Data for this task:
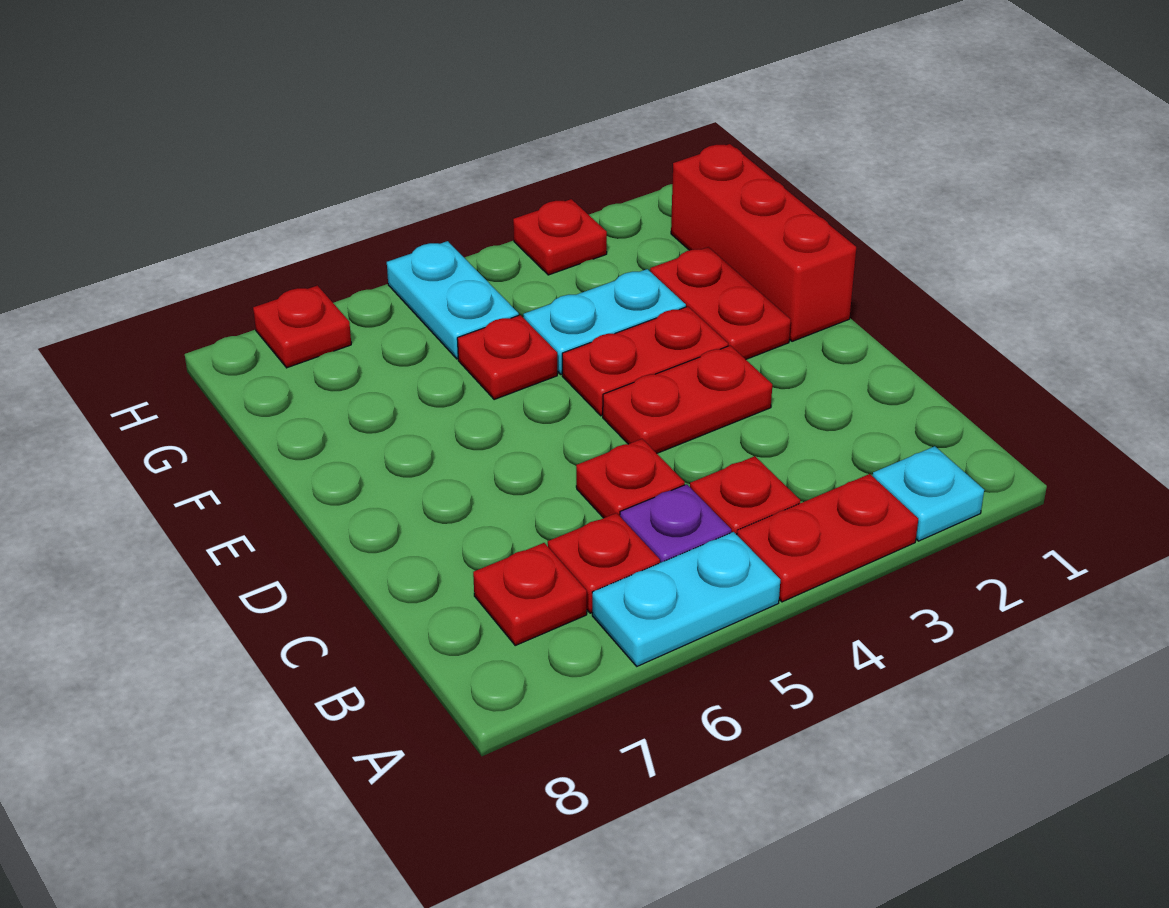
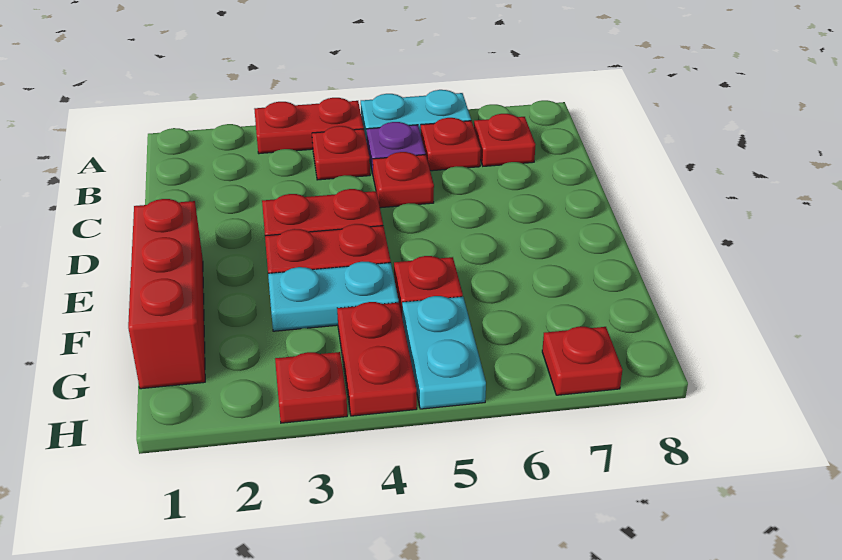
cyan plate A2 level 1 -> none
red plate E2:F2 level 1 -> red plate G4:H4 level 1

---

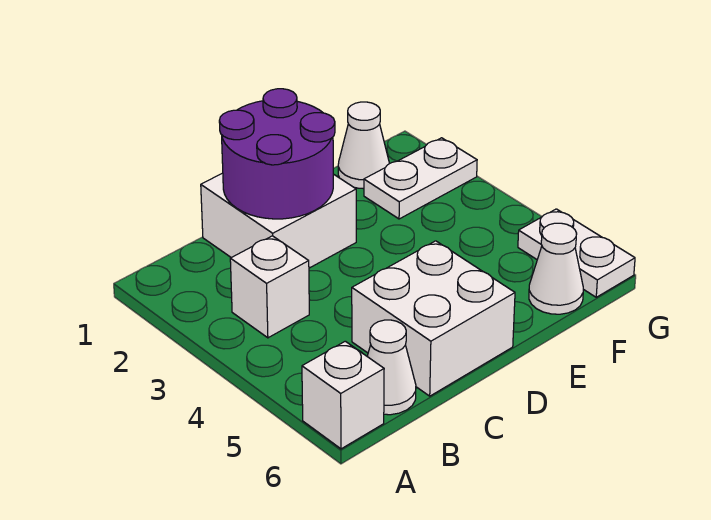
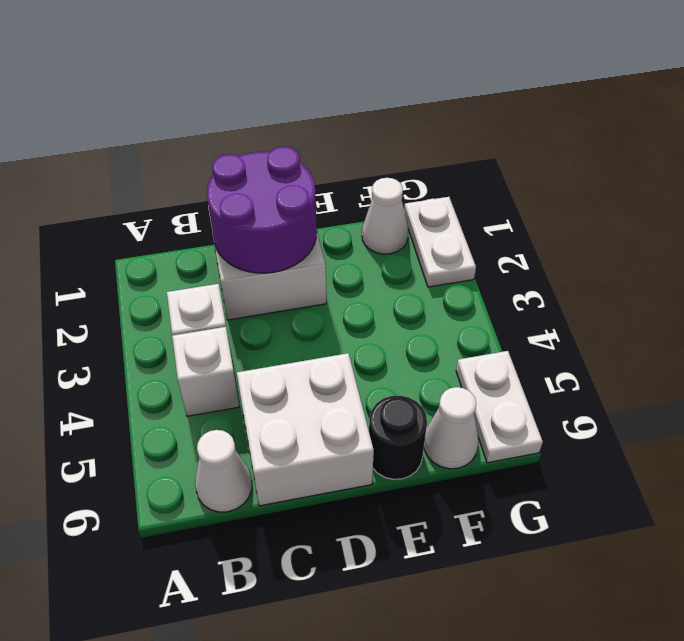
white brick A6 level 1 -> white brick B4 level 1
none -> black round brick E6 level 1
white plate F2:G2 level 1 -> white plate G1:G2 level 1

Work instruction:
Reproduce exactly, and with no other material, the lines between those holding "white brick A6" and "white plate F2:G2", inclusive.

Response area:
white brick A6 level 1 -> white brick B4 level 1
none -> black round brick E6 level 1
white plate F2:G2 level 1 -> white plate G1:G2 level 1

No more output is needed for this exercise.